_Task to carry out_: Output only these lines, set down exactly: the one containing "(232, 156) = (99, 329): purple" and each line after it through the end of the records.

_Data for the task_:

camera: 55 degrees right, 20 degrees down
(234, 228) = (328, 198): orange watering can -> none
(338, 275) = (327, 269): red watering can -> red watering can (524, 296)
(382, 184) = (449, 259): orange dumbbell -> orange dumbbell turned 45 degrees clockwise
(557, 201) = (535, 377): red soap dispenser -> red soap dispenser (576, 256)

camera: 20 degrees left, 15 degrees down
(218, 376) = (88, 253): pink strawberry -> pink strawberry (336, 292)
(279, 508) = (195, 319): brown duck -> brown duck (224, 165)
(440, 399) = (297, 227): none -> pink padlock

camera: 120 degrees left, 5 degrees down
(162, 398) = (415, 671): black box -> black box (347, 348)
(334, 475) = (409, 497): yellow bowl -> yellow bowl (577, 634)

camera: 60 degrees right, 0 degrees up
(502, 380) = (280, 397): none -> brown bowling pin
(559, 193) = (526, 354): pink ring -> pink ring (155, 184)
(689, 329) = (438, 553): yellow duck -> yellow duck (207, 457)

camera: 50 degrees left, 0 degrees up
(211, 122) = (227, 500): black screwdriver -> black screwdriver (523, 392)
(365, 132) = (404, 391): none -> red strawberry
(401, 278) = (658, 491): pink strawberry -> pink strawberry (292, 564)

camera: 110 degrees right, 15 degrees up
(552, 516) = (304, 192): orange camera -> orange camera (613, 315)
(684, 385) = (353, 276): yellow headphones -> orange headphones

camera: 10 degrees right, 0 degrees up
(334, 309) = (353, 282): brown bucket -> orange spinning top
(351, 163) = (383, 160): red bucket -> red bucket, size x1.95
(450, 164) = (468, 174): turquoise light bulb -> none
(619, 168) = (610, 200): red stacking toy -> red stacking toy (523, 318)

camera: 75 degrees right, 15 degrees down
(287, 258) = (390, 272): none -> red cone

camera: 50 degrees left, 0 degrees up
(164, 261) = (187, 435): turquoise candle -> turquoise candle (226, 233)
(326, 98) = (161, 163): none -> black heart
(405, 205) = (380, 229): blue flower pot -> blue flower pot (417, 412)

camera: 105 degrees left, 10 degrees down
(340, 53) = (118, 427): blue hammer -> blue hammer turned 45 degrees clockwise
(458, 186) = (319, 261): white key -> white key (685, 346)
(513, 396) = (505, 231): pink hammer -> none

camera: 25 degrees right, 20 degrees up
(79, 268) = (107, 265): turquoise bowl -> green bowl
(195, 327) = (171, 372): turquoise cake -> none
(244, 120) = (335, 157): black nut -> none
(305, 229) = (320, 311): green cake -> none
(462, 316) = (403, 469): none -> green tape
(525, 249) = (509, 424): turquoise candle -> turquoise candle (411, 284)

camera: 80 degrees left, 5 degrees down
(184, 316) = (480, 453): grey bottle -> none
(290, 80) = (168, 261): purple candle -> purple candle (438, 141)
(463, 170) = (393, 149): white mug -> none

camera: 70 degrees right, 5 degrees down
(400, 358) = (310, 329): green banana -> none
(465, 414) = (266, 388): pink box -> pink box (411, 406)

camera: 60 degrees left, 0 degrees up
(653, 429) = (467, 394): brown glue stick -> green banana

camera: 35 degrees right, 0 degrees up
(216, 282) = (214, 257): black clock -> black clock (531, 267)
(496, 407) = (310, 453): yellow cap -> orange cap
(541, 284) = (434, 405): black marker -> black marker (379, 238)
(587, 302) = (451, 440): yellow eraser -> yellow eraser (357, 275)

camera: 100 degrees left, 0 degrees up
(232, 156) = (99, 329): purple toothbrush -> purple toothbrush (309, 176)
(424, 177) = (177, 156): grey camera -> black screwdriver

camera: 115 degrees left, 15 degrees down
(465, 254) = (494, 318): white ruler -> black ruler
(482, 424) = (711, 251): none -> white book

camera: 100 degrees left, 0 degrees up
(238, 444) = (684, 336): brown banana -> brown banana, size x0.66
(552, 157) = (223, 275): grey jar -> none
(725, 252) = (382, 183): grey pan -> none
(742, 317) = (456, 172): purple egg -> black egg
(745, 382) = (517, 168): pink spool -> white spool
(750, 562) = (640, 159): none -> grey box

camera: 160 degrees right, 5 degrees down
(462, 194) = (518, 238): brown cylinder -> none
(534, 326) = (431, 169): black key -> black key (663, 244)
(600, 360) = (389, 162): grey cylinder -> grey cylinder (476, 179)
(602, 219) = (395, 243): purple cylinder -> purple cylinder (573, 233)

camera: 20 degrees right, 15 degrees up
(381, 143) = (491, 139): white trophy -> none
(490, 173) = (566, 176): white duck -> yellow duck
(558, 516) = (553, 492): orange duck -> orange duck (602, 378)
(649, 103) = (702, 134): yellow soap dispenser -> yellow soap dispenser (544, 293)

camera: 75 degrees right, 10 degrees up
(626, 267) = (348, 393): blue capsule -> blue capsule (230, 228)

_Response area_:
(232, 156) = (99, 329): purple toothbrush -> purple toothbrush (309, 176)
(424, 177) = (177, 156): grey camera -> black screwdriver

camera: 115 degrees left, 15 degrees down
(465, 254) = (494, 318): white ruler -> black ruler
(482, 424) = (711, 251): none -> white book

camera: 100 degrees left, 0 degrees up
(238, 444) = (684, 336): brown banana -> brown banana, size x0.66
(552, 157) = (223, 275): grey jar -> none
(725, 252) = (382, 183): grey pan -> none
(742, 317) = (456, 172): purple egg -> black egg
(745, 382) = (517, 168): pink spool -> white spool
(750, 562) = (640, 159): none -> grey box

camera: 160 degrees right, 5 degrees down
(462, 194) = (518, 238): brown cylinder -> none
(534, 326) = (431, 169): black key -> black key (663, 244)
(600, 360) = (389, 162): grey cylinder -> grey cylinder (476, 179)
(602, 219) = (395, 243): purple cylinder -> purple cylinder (573, 233)

camera: 20 degrees right, 15 degrees up
(381, 143) = (491, 139): white trophy -> none
(490, 173) = (566, 176): white duck -> yellow duck
(558, 516) = (553, 492): orange duck -> orange duck (602, 378)
(649, 103) = (702, 134): yellow soap dispenser -> yellow soap dispenser (544, 293)

camera: 75 degrees right, 10 degrees up
(626, 267) = (348, 393): blue capsule -> blue capsule (230, 228)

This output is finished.